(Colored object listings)
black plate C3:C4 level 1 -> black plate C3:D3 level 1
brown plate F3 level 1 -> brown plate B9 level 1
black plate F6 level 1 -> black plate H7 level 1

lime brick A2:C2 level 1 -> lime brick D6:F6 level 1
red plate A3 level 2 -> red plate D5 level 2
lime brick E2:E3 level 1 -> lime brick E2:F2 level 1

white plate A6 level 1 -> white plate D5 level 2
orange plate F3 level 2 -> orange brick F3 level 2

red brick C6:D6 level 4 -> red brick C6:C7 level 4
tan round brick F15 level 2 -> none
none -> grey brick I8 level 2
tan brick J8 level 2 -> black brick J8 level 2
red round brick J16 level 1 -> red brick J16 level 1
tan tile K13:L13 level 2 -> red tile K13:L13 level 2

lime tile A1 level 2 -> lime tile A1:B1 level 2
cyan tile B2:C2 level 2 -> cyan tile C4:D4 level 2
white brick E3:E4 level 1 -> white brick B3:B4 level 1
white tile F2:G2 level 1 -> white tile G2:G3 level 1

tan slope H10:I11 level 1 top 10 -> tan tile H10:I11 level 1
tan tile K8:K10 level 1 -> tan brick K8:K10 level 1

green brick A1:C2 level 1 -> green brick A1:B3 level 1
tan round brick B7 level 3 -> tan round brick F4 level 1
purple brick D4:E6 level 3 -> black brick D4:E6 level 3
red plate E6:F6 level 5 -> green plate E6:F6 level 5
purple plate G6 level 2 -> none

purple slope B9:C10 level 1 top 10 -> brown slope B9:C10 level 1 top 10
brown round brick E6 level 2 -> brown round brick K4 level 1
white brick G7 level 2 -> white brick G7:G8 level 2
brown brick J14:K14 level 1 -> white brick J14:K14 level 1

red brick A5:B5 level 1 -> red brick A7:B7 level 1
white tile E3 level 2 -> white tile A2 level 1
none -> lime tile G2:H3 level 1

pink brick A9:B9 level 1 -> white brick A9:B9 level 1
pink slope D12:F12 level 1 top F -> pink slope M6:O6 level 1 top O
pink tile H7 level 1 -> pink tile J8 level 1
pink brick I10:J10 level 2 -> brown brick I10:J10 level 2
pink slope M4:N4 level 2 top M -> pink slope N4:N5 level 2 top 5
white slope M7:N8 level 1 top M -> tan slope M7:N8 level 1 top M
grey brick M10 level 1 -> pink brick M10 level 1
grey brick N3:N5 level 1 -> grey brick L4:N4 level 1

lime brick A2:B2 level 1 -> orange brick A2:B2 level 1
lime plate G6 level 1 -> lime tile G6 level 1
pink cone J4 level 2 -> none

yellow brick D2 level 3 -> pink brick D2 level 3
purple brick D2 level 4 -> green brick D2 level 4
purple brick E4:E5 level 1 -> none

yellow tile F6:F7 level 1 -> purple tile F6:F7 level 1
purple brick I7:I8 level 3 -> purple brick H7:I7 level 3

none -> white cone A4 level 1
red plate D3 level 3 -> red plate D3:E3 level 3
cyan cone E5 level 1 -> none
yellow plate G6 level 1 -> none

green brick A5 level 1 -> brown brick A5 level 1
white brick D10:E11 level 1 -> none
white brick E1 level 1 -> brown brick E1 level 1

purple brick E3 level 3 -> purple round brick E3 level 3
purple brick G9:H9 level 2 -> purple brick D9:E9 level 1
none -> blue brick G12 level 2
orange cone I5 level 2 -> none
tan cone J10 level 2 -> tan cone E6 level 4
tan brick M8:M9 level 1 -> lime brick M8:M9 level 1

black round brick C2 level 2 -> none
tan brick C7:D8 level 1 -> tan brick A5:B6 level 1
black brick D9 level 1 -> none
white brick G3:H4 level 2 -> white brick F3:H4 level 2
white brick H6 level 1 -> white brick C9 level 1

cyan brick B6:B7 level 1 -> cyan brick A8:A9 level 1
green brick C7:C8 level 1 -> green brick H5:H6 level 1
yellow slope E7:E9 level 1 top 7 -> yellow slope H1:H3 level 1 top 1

__Work required__:
Taking the lines above, repeat exactly those from the line that contains "pink tile H7 level 1 -> pink tile J8 level 1" through the line that contains "lime brick A2:B2", and both of those lines as well. Include nothing else.

__Solved exercise__:
pink tile H7 level 1 -> pink tile J8 level 1
pink brick I10:J10 level 2 -> brown brick I10:J10 level 2
pink slope M4:N4 level 2 top M -> pink slope N4:N5 level 2 top 5
white slope M7:N8 level 1 top M -> tan slope M7:N8 level 1 top M
grey brick M10 level 1 -> pink brick M10 level 1
grey brick N3:N5 level 1 -> grey brick L4:N4 level 1

lime brick A2:B2 level 1 -> orange brick A2:B2 level 1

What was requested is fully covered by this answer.